(Task to complete) Skip the pictures. Quote every line below, exactly, from the one with "replaced: Hut [braun]" through the final line.

(Information provided)
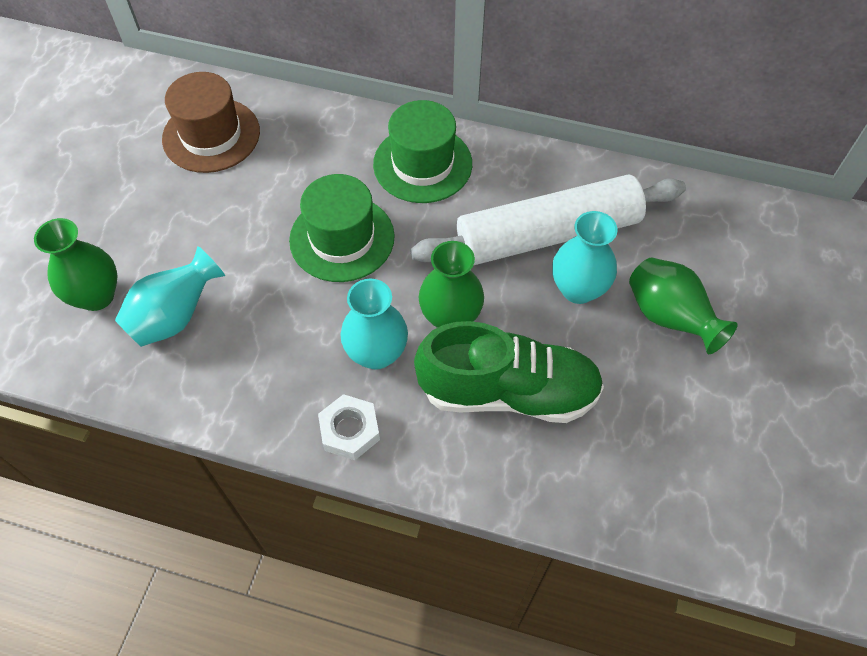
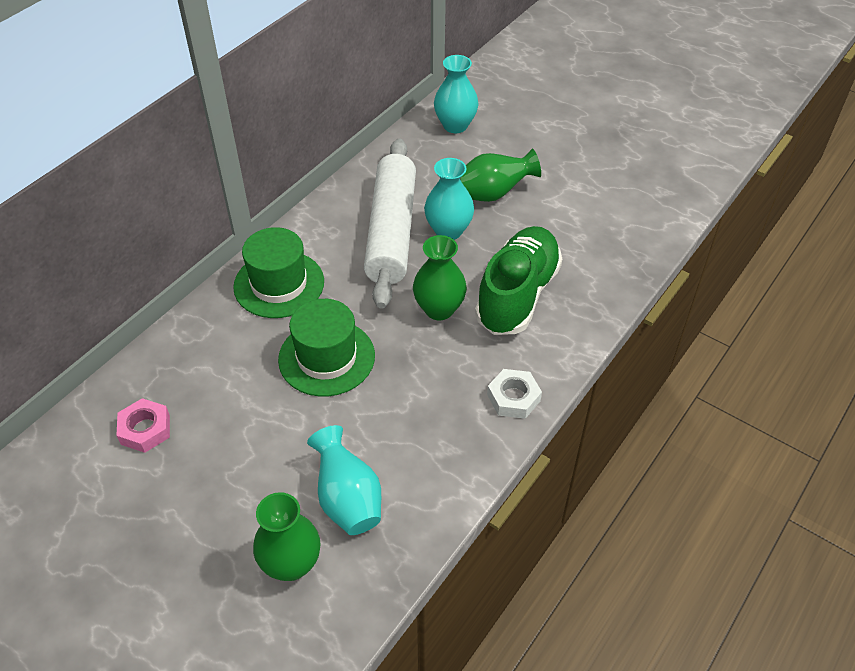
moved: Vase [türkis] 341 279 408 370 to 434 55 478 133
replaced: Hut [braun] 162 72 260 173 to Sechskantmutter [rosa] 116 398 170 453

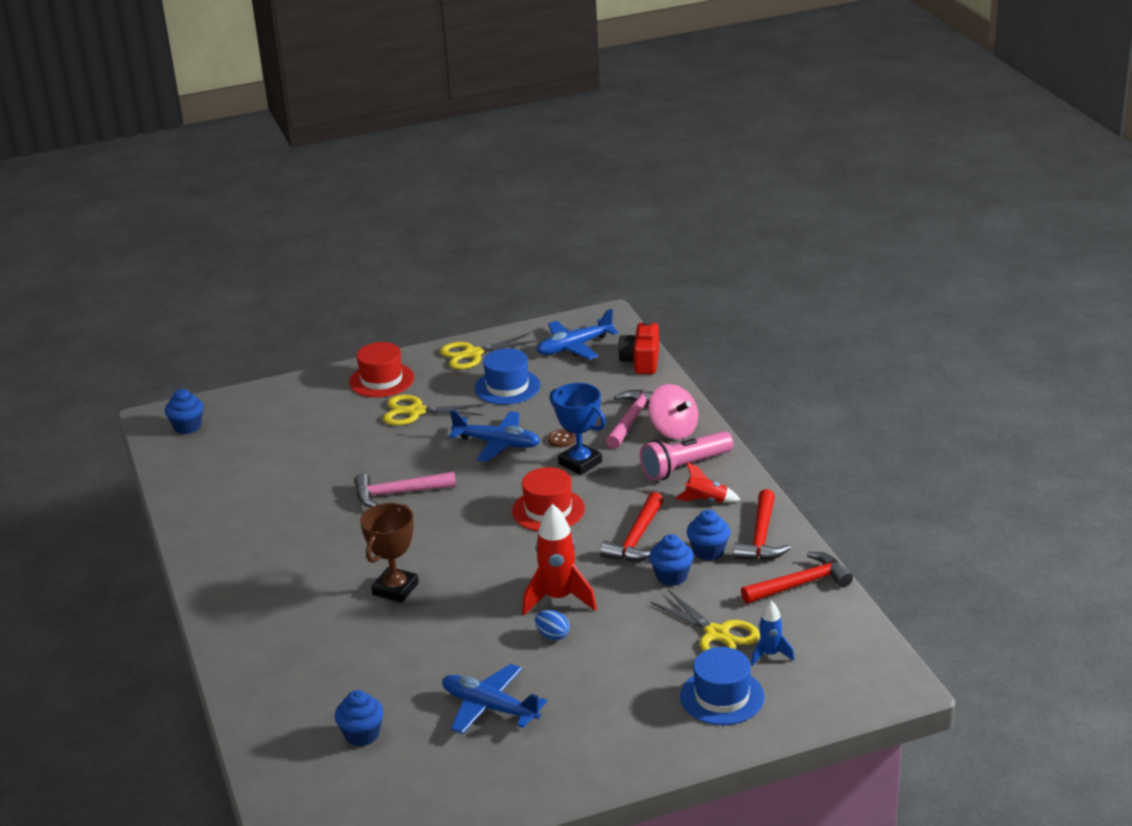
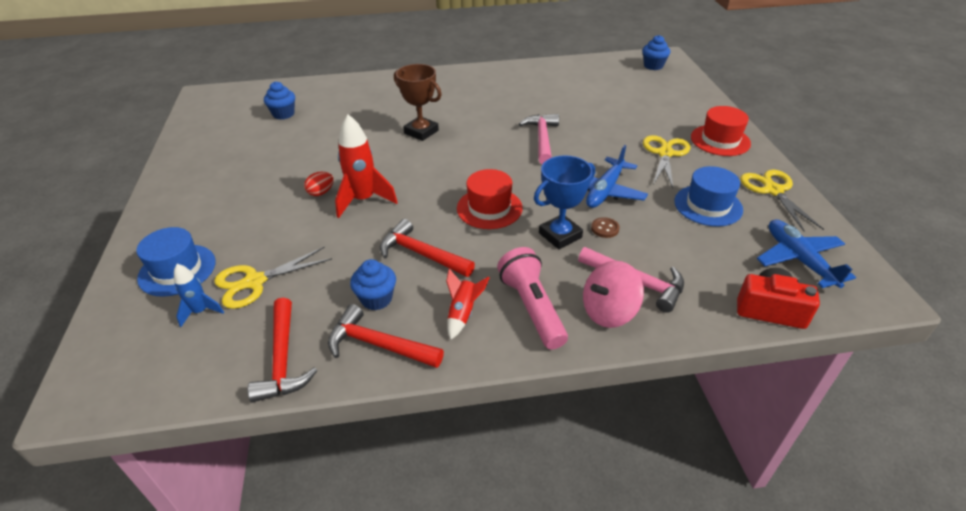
removed: Flugzeug [blau] 442 664 547 734; Muffin [blau] 649 534 694 586
recoloured: Ei [blau] 535 610 570 641 to Ei [rot] 304 172 334 196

(Problem solution)
replaced: Hut [braun] 162 72 260 173 to Sechskantmutter [rosa] 116 398 170 453

removed: Flugzeug [blau] 442 664 547 734; Muffin [blau] 649 534 694 586
recoloured: Ei [blau] 535 610 570 641 to Ei [rot] 304 172 334 196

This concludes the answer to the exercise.